# [EXERCISE INSTRUCTIONS]
Your task is to repeat all of the data exactly while excluding the pictures.

# [MATERIAL PROVIDED]
● ● ●

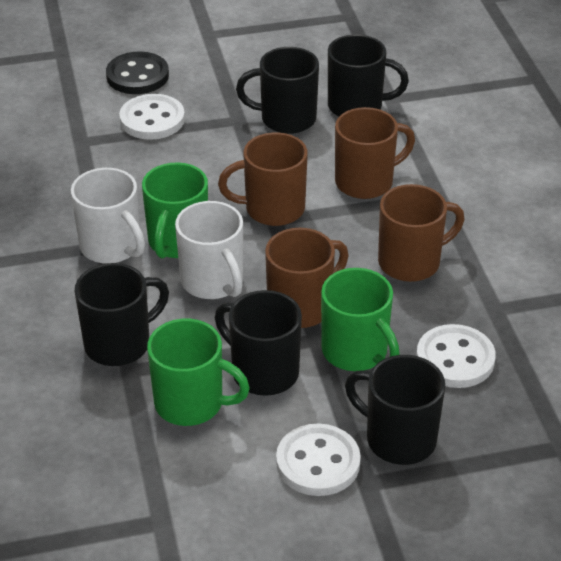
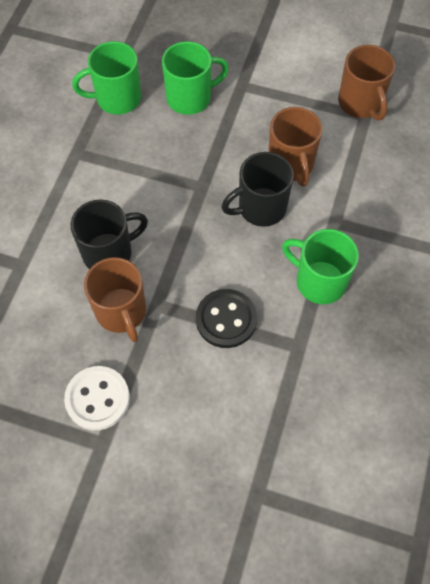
black mug: 5 -> 2
brown mug: 4 -> 3
white button: 3 -> 1
white mug: 2 -> 0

● ● ●

# [WRITTEN SOLUTION]
black mug: 5 -> 2
brown mug: 4 -> 3
white button: 3 -> 1
white mug: 2 -> 0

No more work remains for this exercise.